Source records
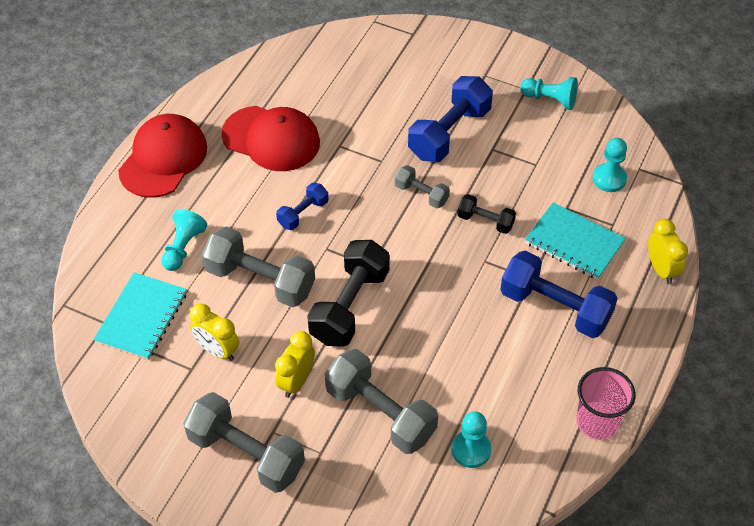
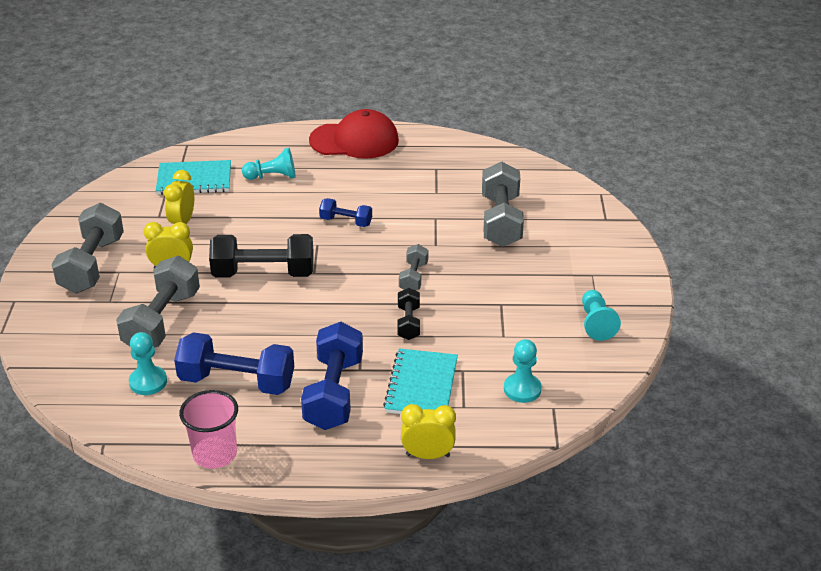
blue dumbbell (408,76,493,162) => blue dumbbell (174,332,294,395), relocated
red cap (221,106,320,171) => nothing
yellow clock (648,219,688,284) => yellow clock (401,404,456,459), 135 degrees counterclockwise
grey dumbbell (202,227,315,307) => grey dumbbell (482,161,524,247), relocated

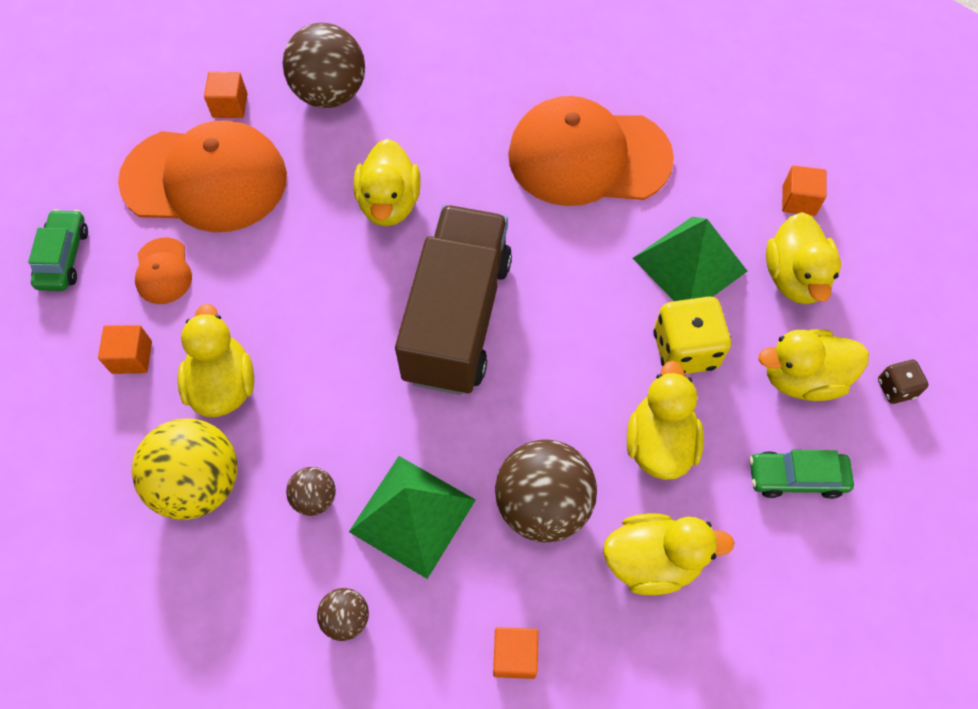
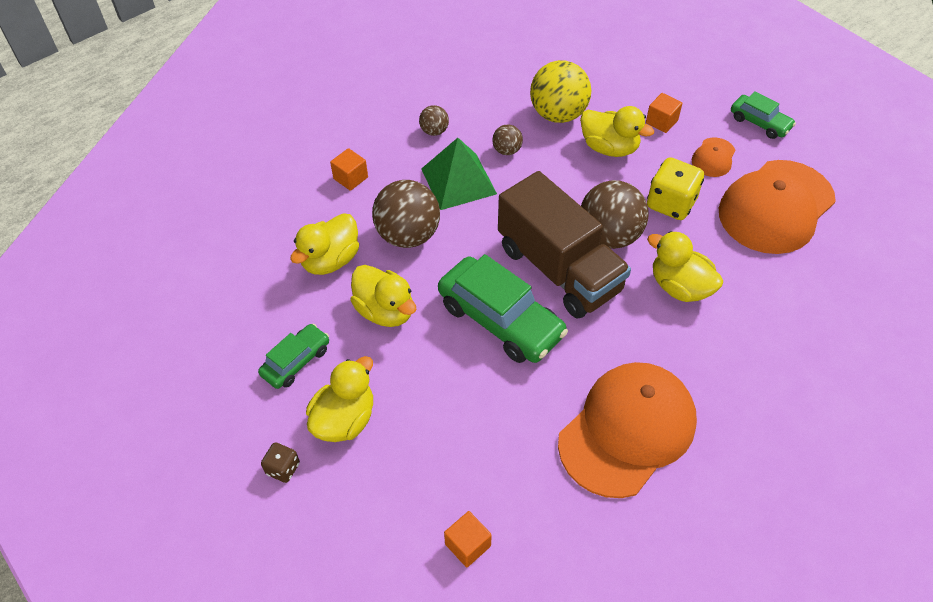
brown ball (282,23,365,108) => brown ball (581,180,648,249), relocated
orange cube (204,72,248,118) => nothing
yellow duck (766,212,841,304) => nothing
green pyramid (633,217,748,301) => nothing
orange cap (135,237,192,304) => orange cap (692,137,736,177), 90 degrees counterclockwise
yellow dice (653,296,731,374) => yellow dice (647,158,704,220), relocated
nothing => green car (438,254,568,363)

--

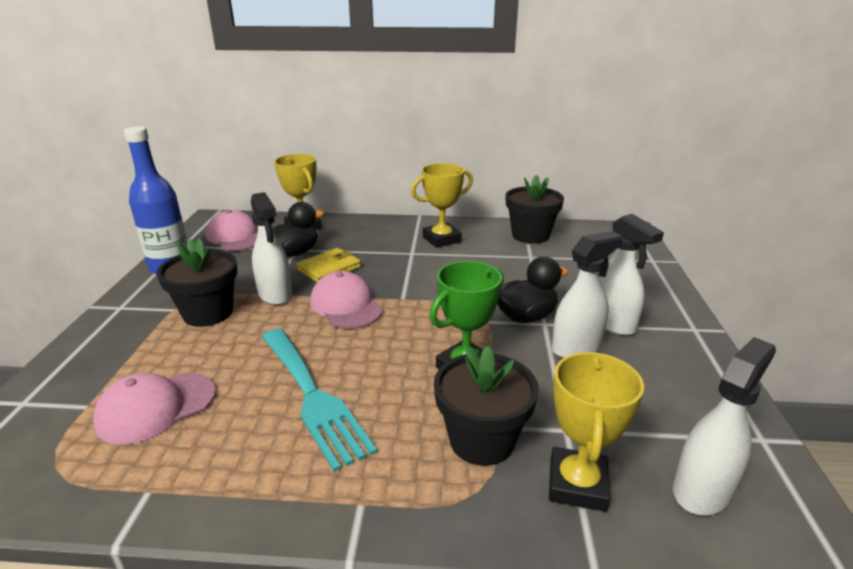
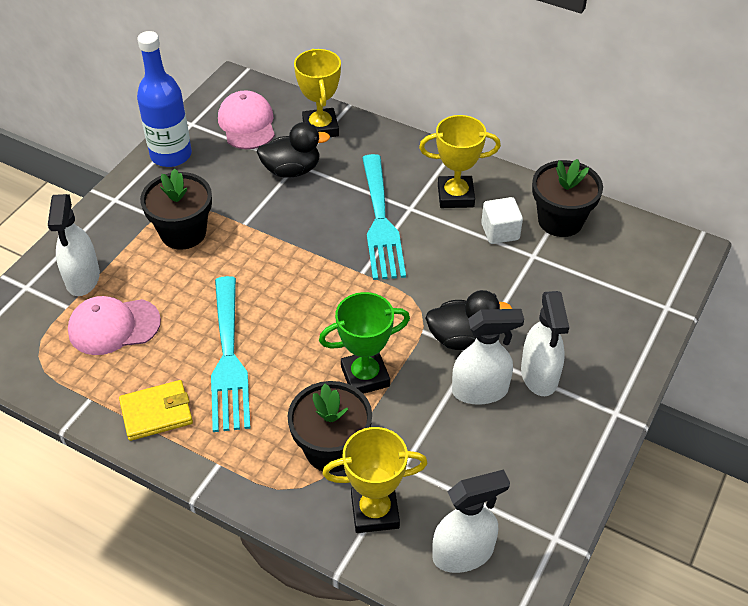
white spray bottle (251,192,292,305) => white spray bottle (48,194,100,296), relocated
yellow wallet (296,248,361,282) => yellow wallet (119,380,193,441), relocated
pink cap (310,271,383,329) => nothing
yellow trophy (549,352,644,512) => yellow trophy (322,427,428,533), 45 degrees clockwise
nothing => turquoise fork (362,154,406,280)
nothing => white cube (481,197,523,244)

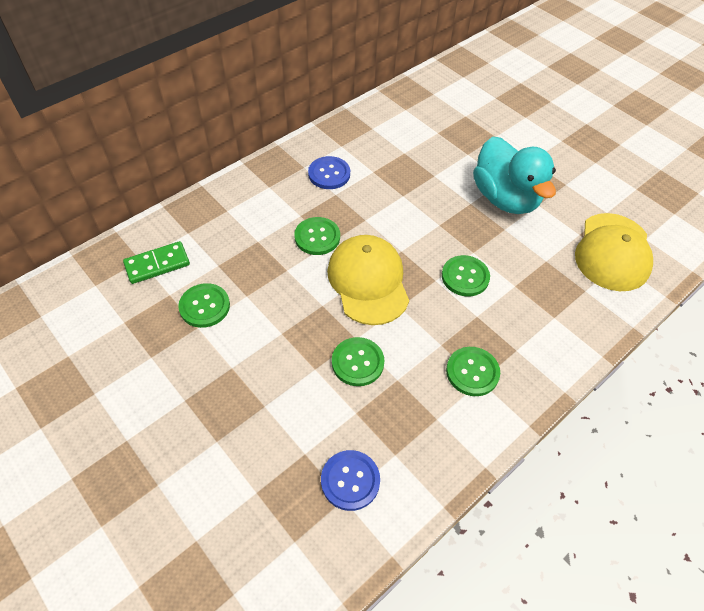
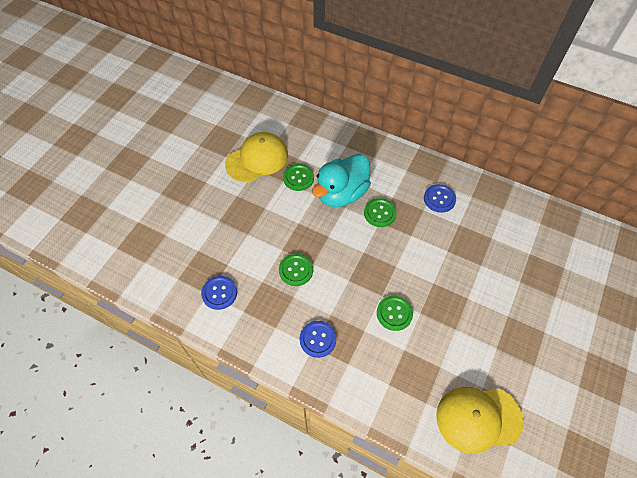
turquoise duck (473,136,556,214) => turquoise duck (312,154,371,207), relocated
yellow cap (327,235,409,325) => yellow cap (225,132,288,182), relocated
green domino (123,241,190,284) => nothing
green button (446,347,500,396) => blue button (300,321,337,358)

_Exercise_
A line qualifies when it holds the word "dumbbell"; report all qualifying lines from the records above.

_Output for this exercise_
blue dumbbell (408,76,493,162) => blue dumbbell (174,332,294,395), relocated
grey dumbbell (202,227,315,307) => grey dumbbell (482,161,524,247), relocated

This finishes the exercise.